## TASK ITEM
In the records below, take the line with "JOY pin VRY: TX -> D2" and all lines after it, and copy them exactly, pictures excluded.

Edit difference data
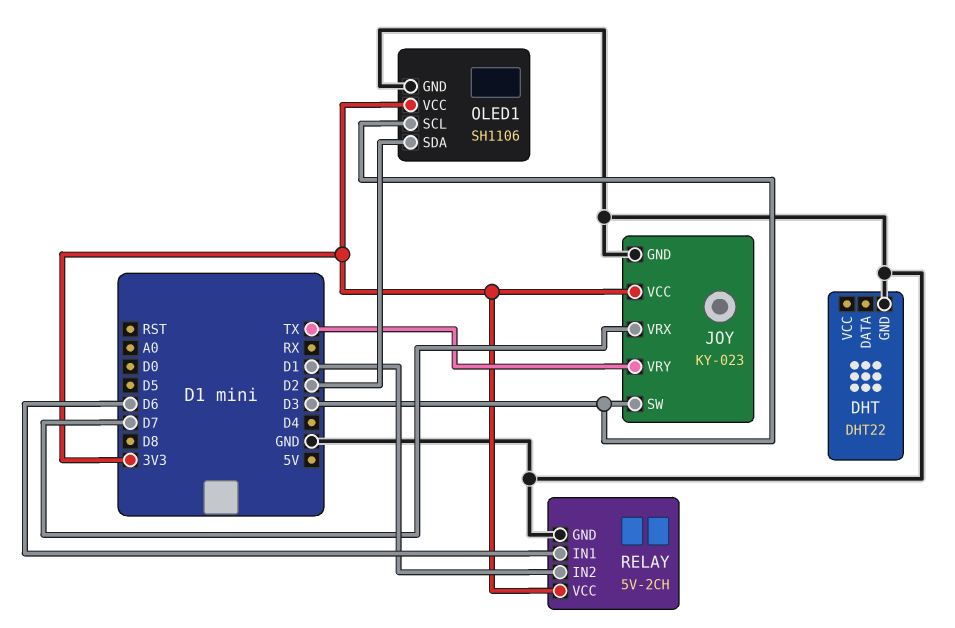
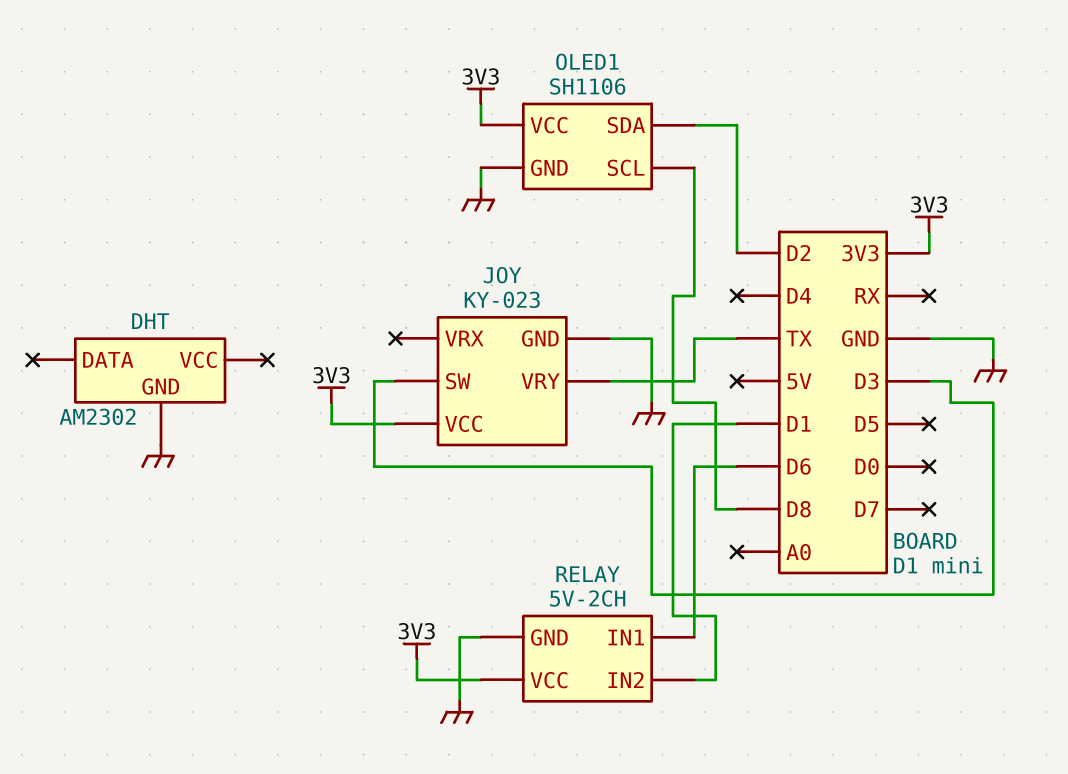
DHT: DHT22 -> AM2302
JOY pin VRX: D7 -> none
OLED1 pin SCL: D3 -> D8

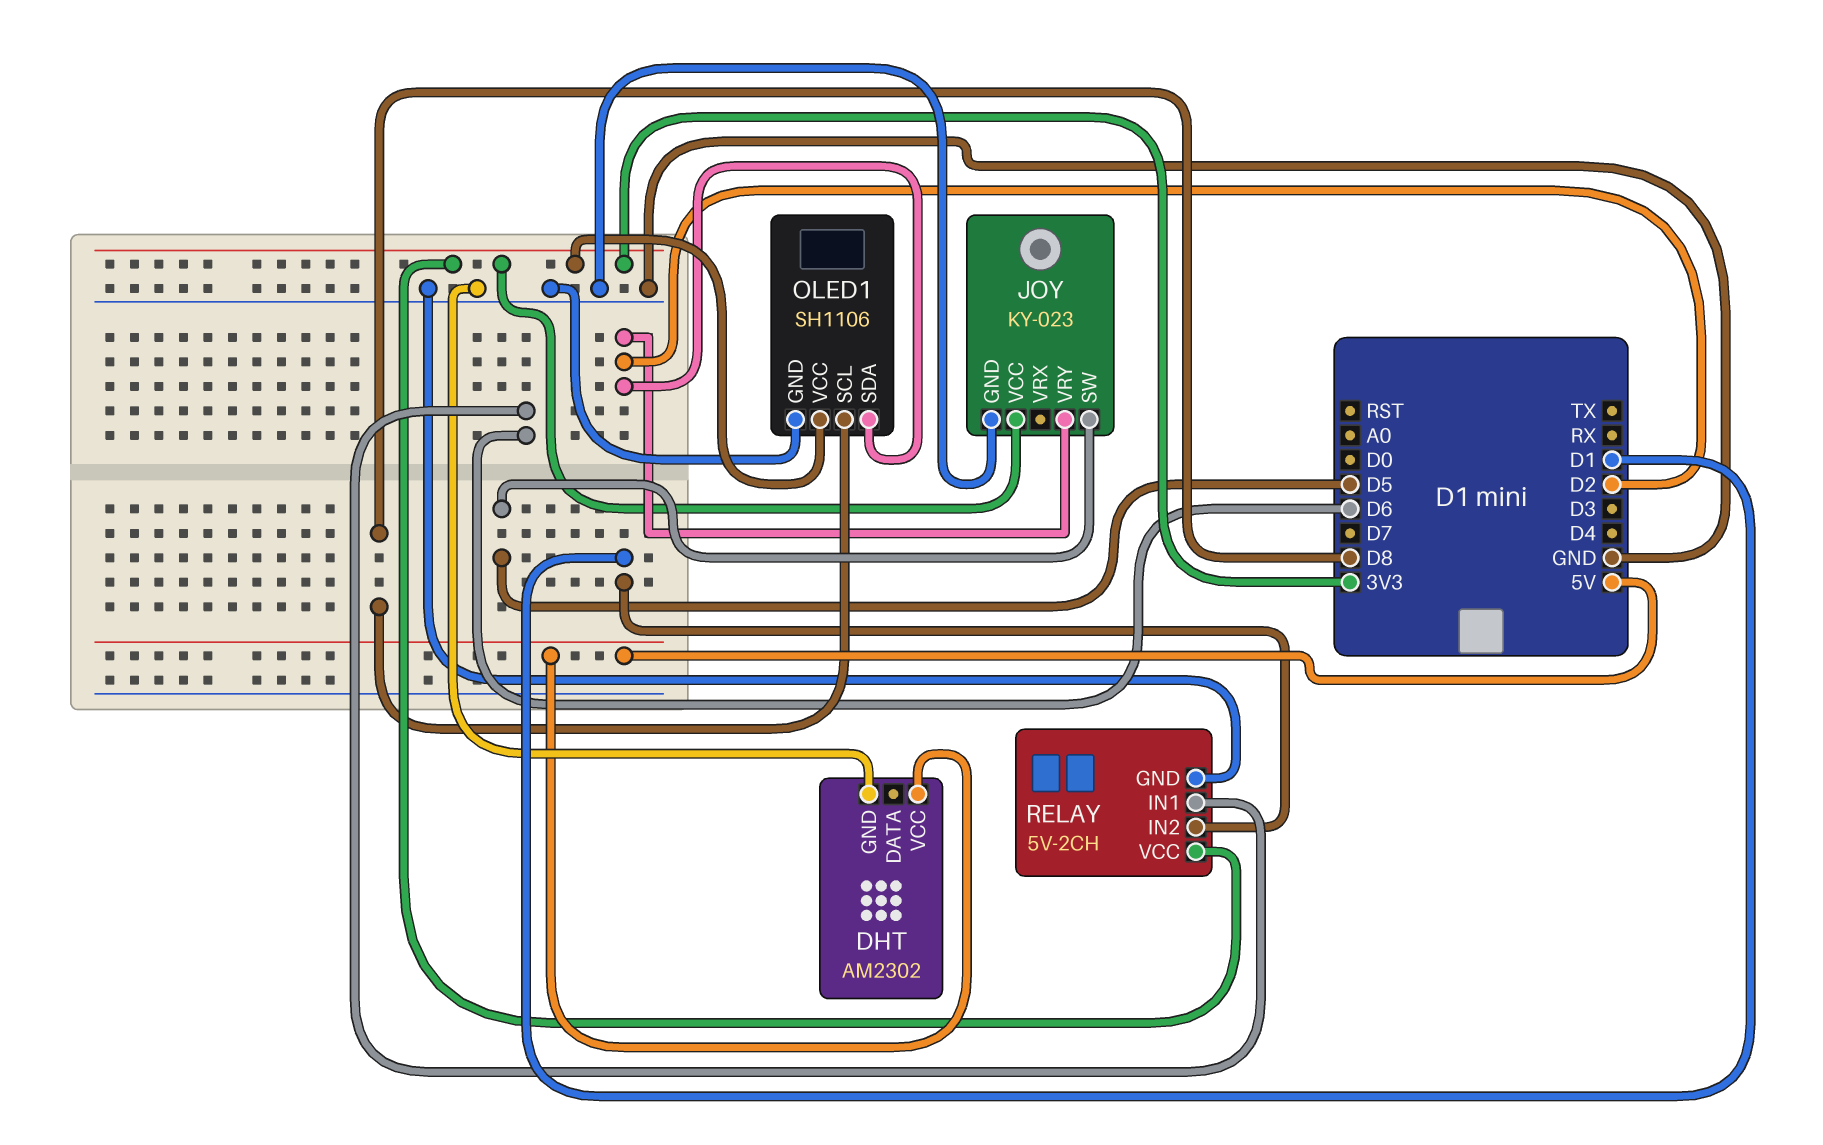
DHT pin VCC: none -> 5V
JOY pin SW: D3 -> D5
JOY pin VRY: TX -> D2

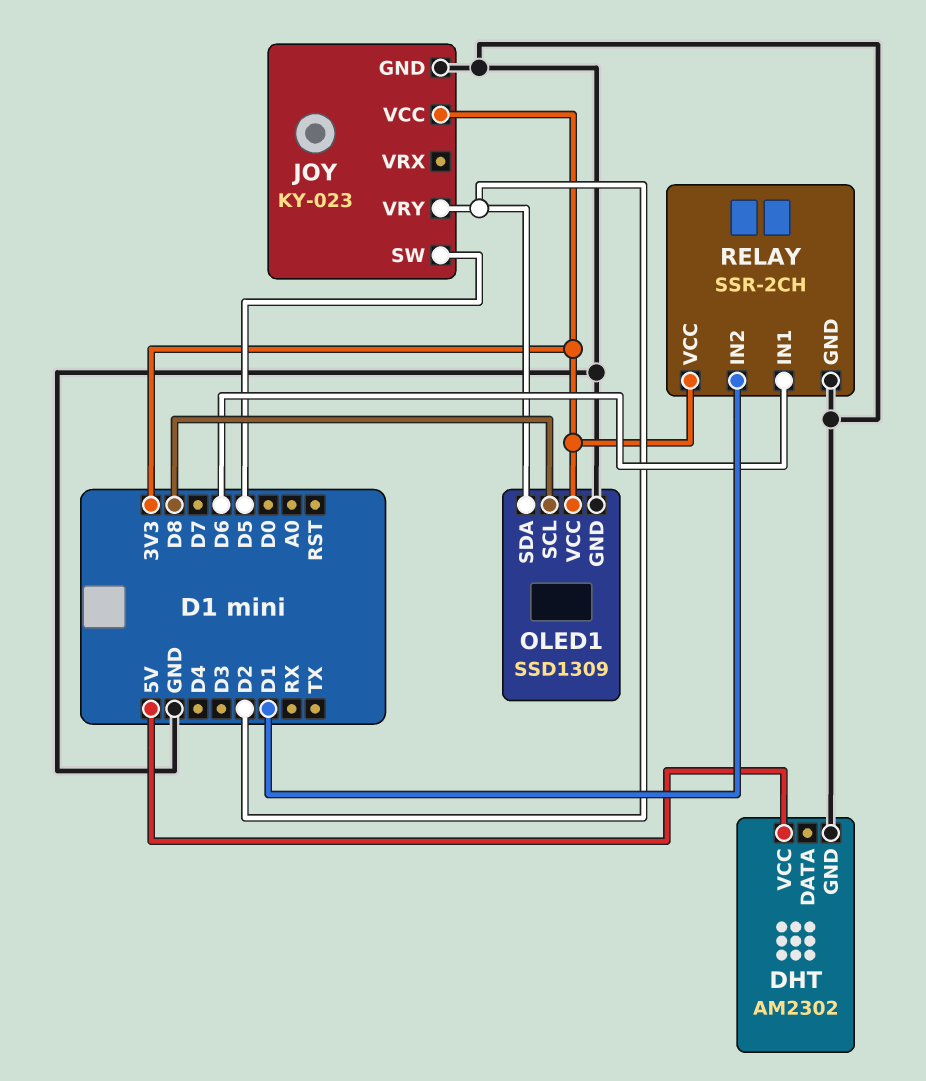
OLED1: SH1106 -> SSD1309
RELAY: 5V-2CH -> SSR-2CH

## ANSWER FOR THIS EXERCISE
JOY pin VRY: TX -> D2

OLED1: SH1106 -> SSD1309
RELAY: 5V-2CH -> SSR-2CH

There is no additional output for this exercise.